■ Task to carry out ■
Report each line below that carries the word "yellow".

[Records from a data collection]

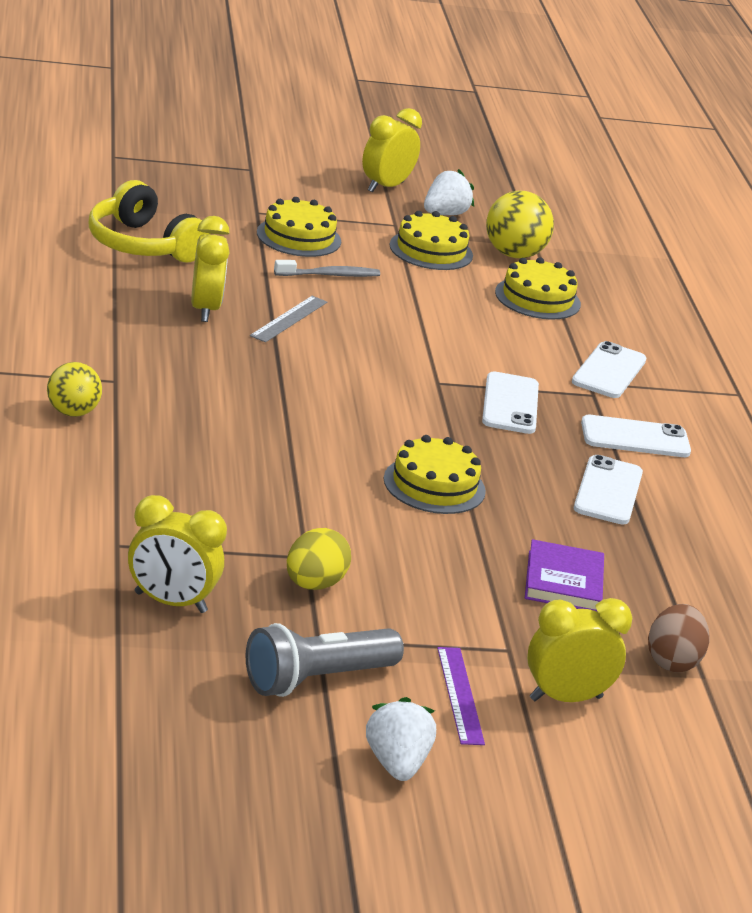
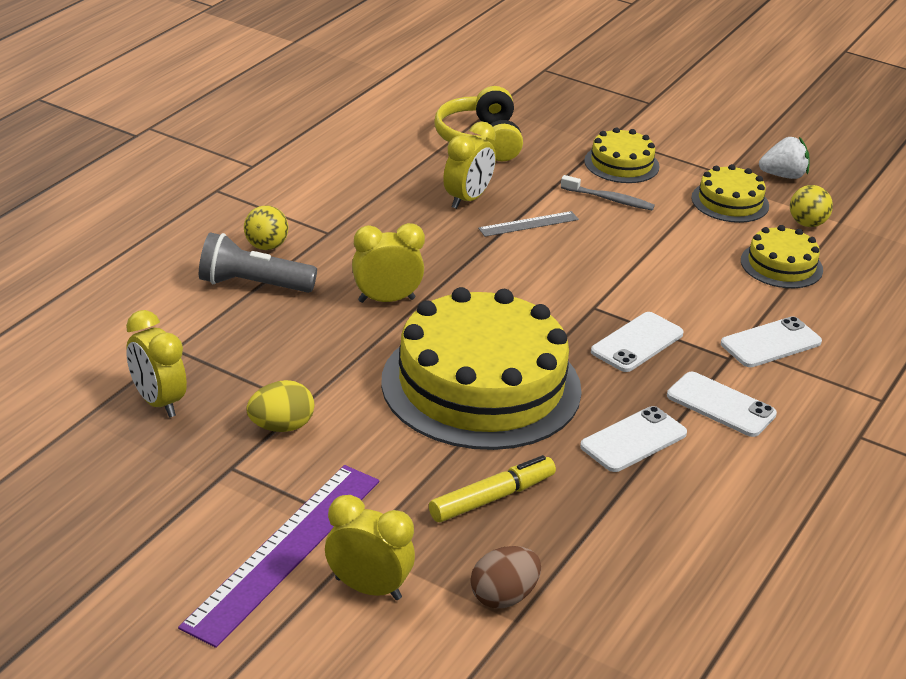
camera: 40 degrees right, 5 degrees up
(317, 679) = (190, 496): grey flashlight -> grey flashlight (253, 284)
(385, 187) = (755, 142): yellow clock -> yellow clock (386, 300)
(396, 764) = (166, 581): white strawberry -> none
(434, 485) = (481, 385): yellow cake -> yellow cake, size x2.16
(460, 695) = (284, 551): purple ruler -> purple ruler, size x2.07
(513, 254) = (807, 223): yellow ball -> yellow ball, size x0.66
(563, 582) = (492, 498): purple book -> yellow marker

■ Exercise result ■
(385, 187) = (755, 142): yellow clock -> yellow clock (386, 300)
(434, 485) = (481, 385): yellow cake -> yellow cake, size x2.16
(513, 254) = (807, 223): yellow ball -> yellow ball, size x0.66
(563, 582) = (492, 498): purple book -> yellow marker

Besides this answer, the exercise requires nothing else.